**** Provided material

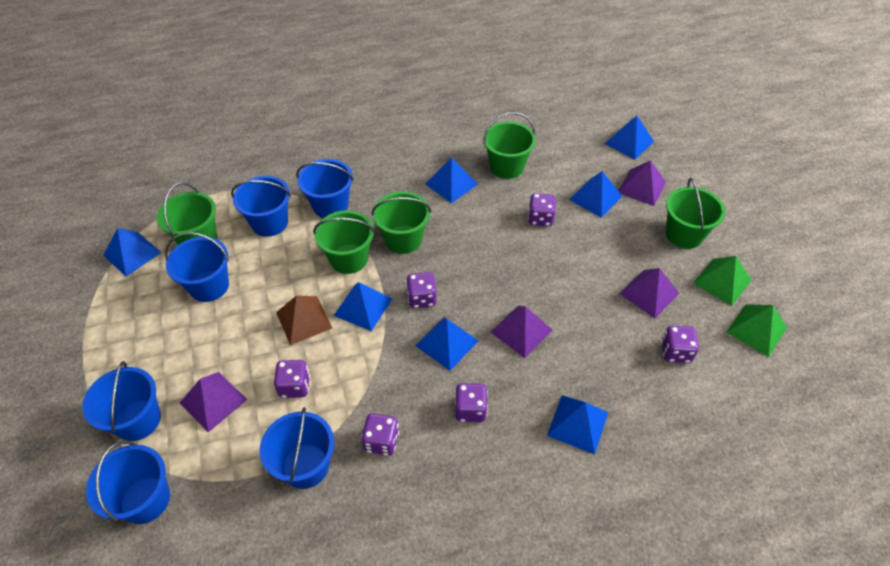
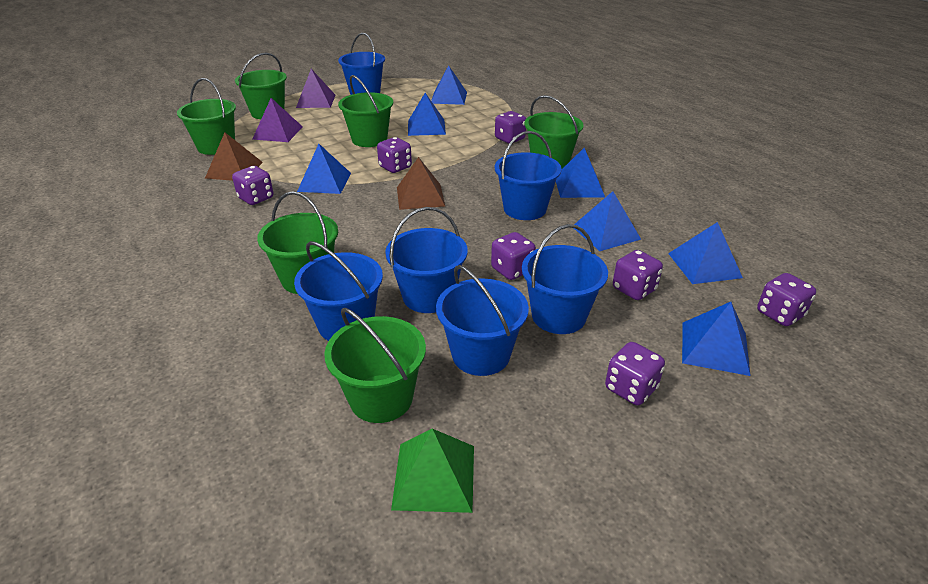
brown pyramid: 1 -> 2
green bucket: 5 -> 6
green pyramid: 2 -> 1
purple dice: 6 -> 7
purple pyramid: 4 -> 2

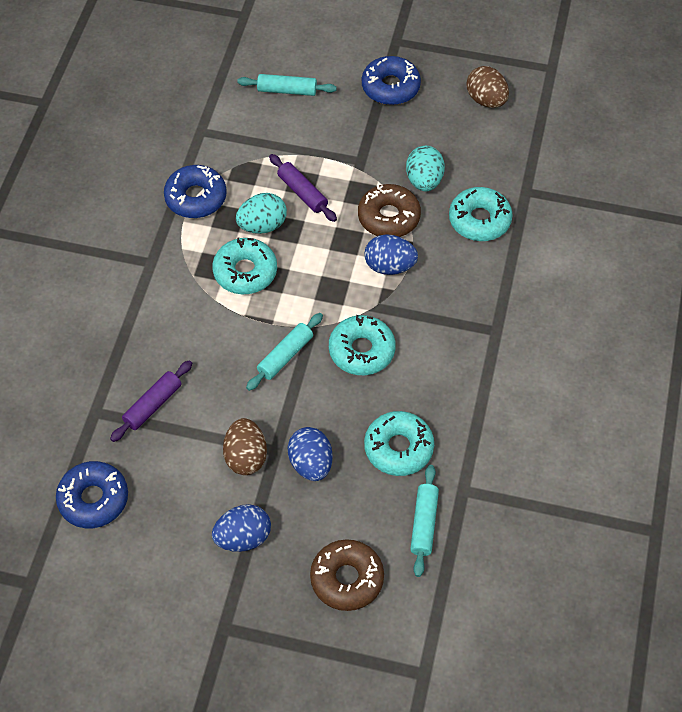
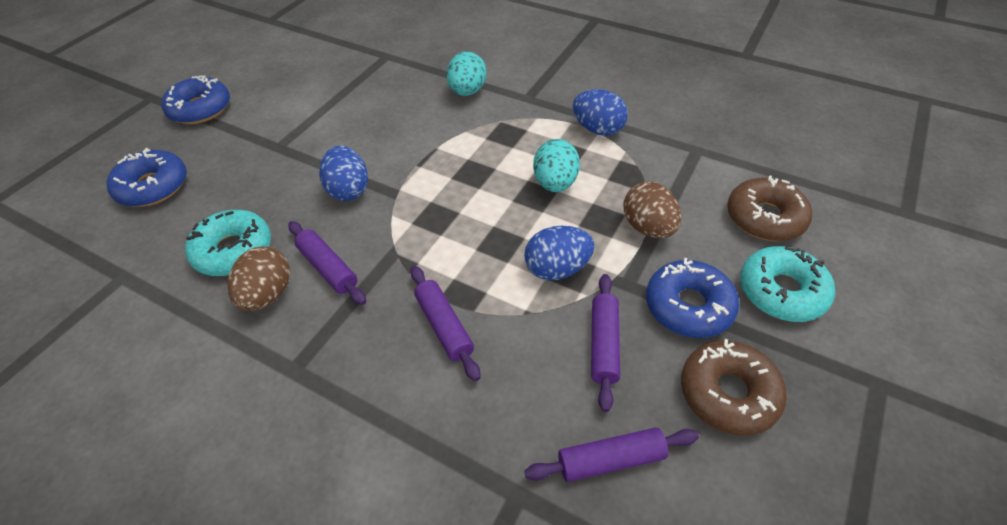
purple rolling pin: 2 -> 4
turquoise donut: 4 -> 2
turquoise rolling pin: 3 -> 0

********

**What is required:**
Give again, word for word, only the lines from the line containing "green bucket: 5 -> 6" through the last line above, both included; leave the pictures out.

**Task result:**
green bucket: 5 -> 6
green pyramid: 2 -> 1
purple dice: 6 -> 7
purple pyramid: 4 -> 2

purple rolling pin: 2 -> 4
turquoise donut: 4 -> 2
turquoise rolling pin: 3 -> 0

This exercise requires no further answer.